> Data for this exercise:
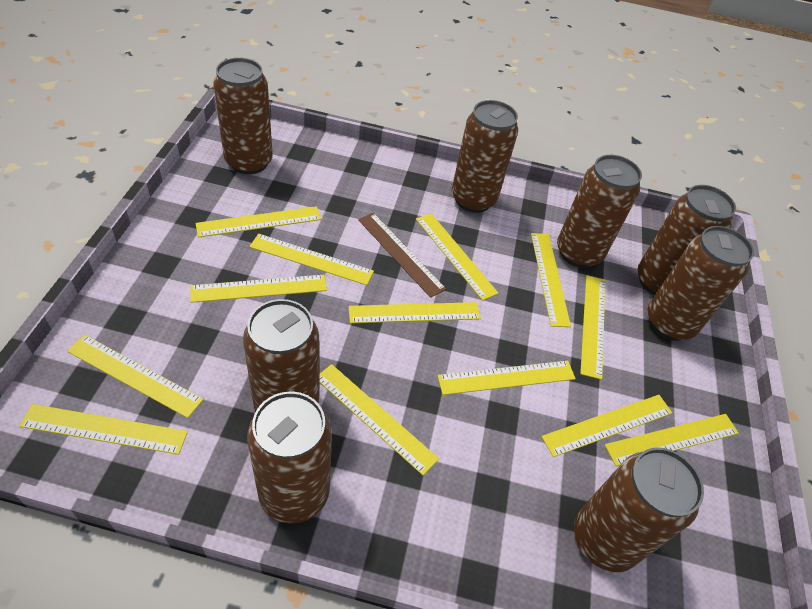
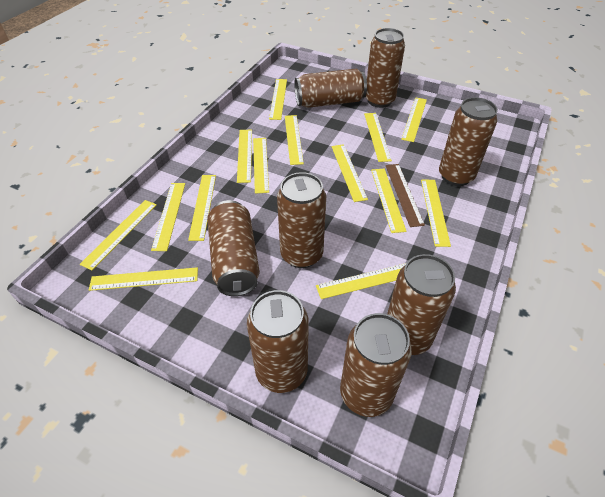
yellow ruler: 13 -> 14

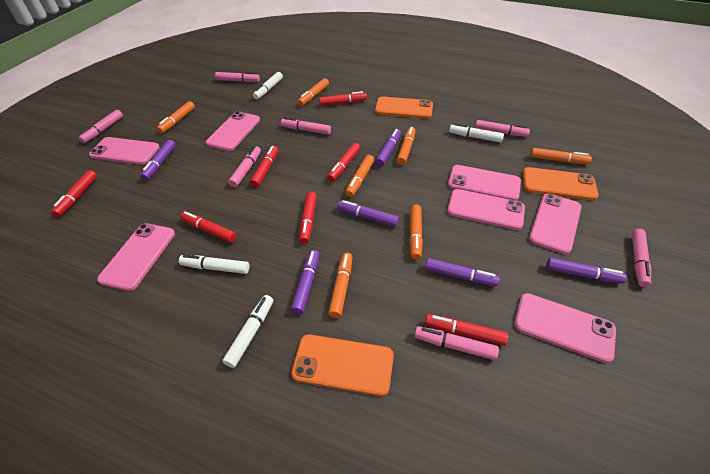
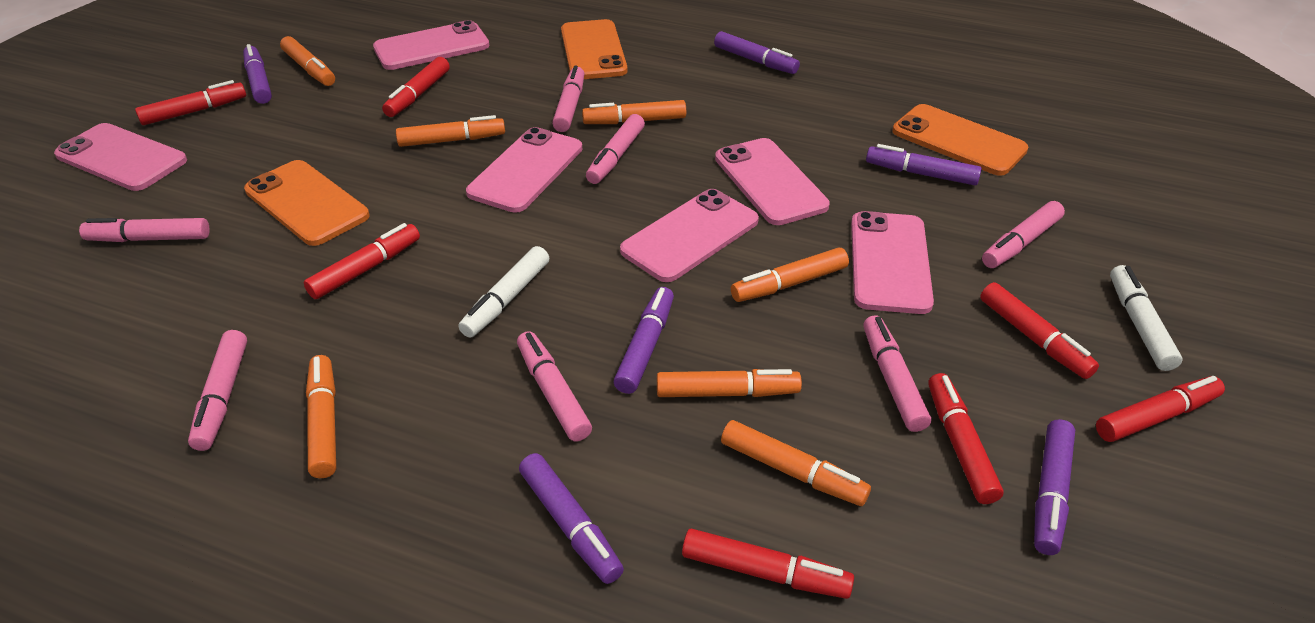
pink phone: 7 -> 6
white marker: 4 -> 2

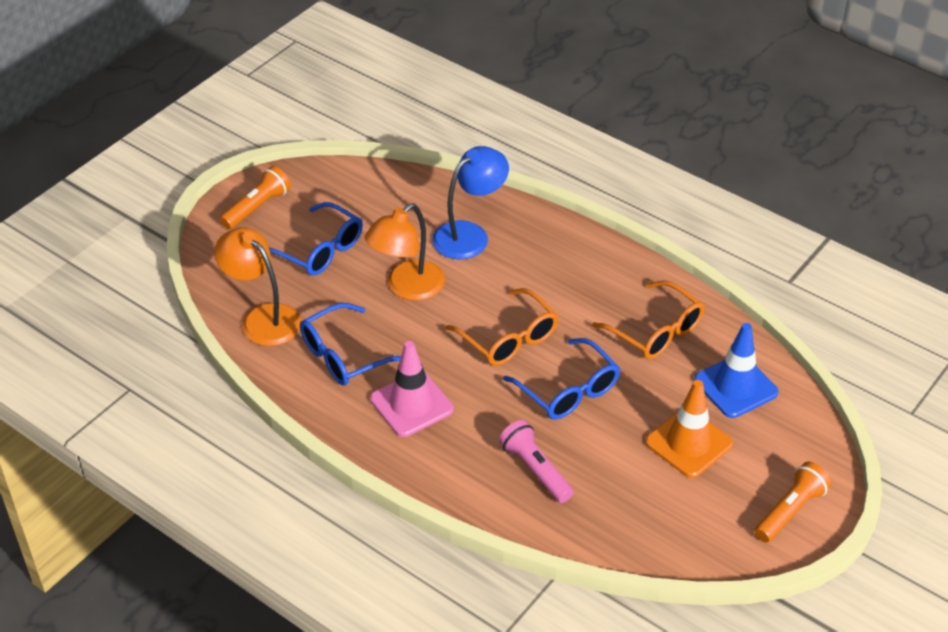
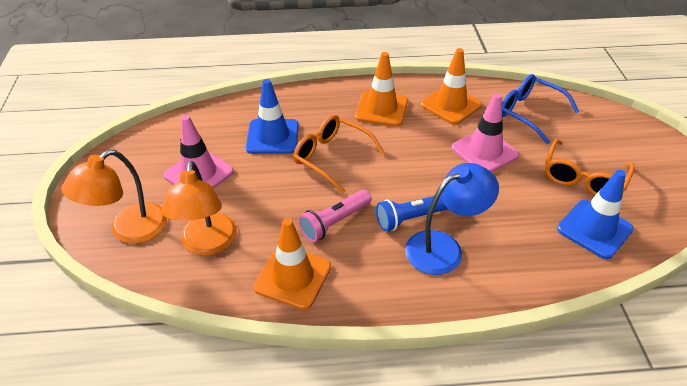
blue flashlight: 0 -> 1
blue glasses: 3 -> 1
blue traffic cone: 1 -> 2
orange flashlight: 2 -> 0
orange traffic cone: 1 -> 3
pink traffic cone: 1 -> 2

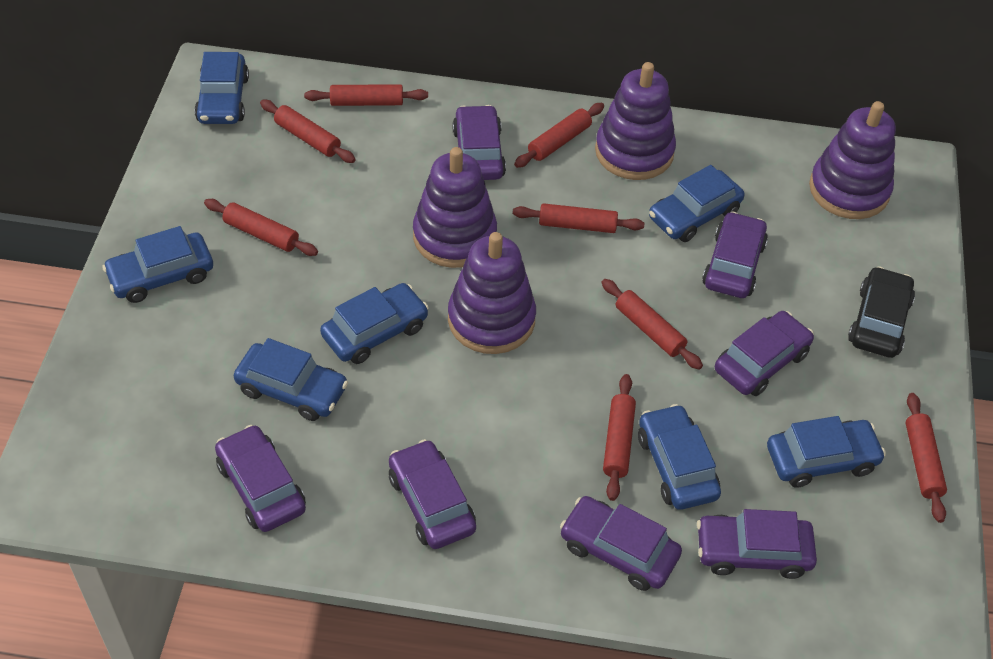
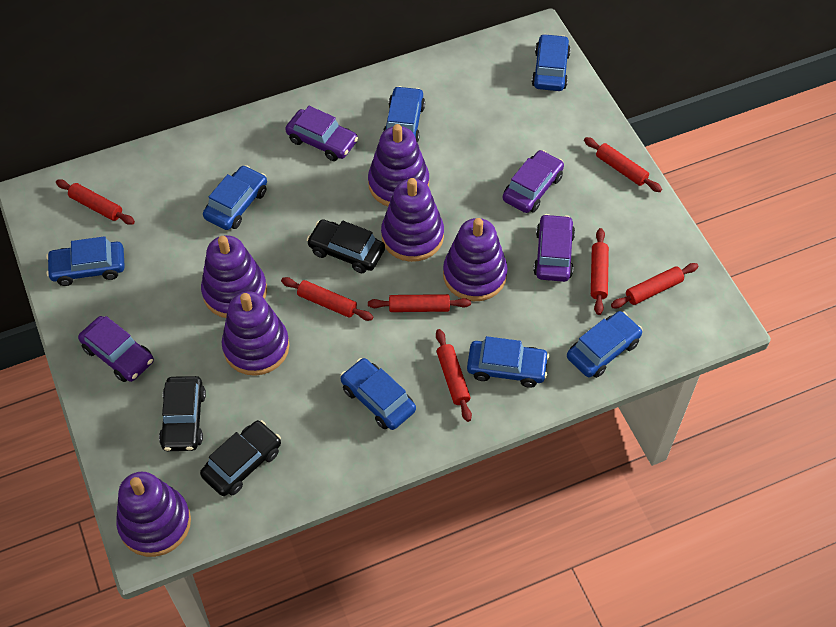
black car: 1 -> 3
purple car: 7 -> 4
purple stacking toy: 4 -> 6
red rolling pin: 8 -> 7

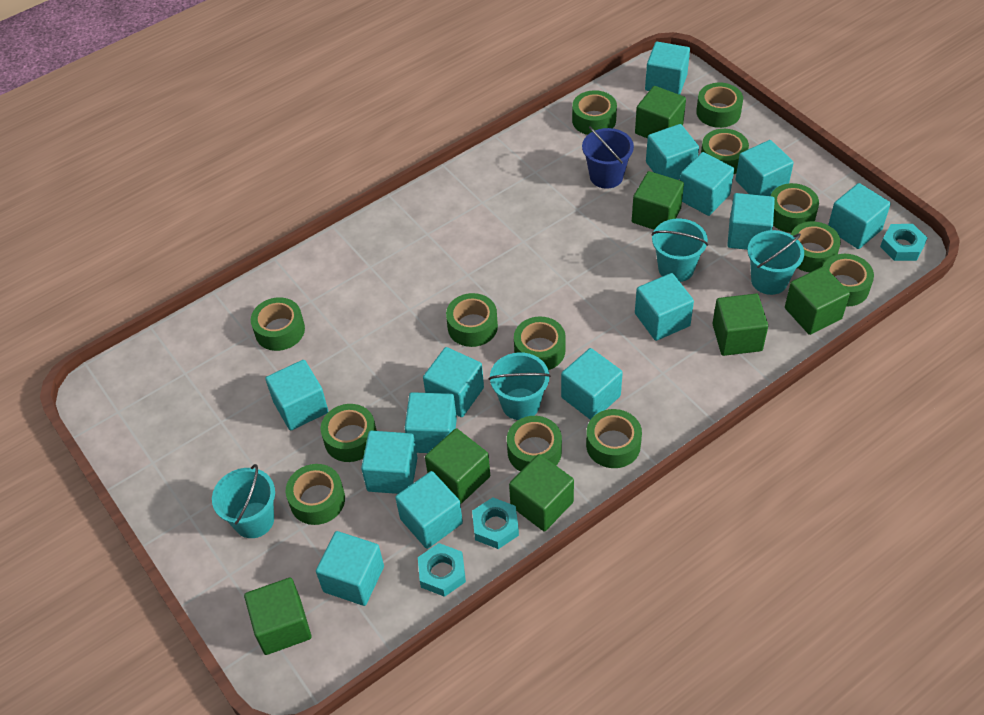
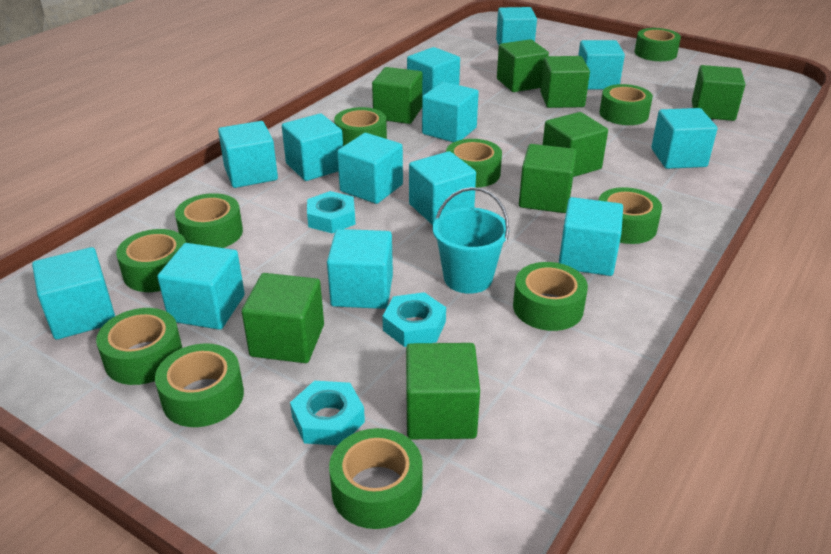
blue bucket: 1 -> 0
green cube: 7 -> 8
green tape: 13 -> 11
turquoise bucket: 4 -> 1
turquoise cube: 14 -> 13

> Your task:
Please set down each line of the listing above word for word, skipping any pictures.

> Response to this exercise:
yellow ruler: 13 -> 14

pink phone: 7 -> 6
white marker: 4 -> 2

blue flashlight: 0 -> 1
blue glasses: 3 -> 1
blue traffic cone: 1 -> 2
orange flashlight: 2 -> 0
orange traffic cone: 1 -> 3
pink traffic cone: 1 -> 2

black car: 1 -> 3
purple car: 7 -> 4
purple stacking toy: 4 -> 6
red rolling pin: 8 -> 7

blue bucket: 1 -> 0
green cube: 7 -> 8
green tape: 13 -> 11
turquoise bucket: 4 -> 1
turquoise cube: 14 -> 13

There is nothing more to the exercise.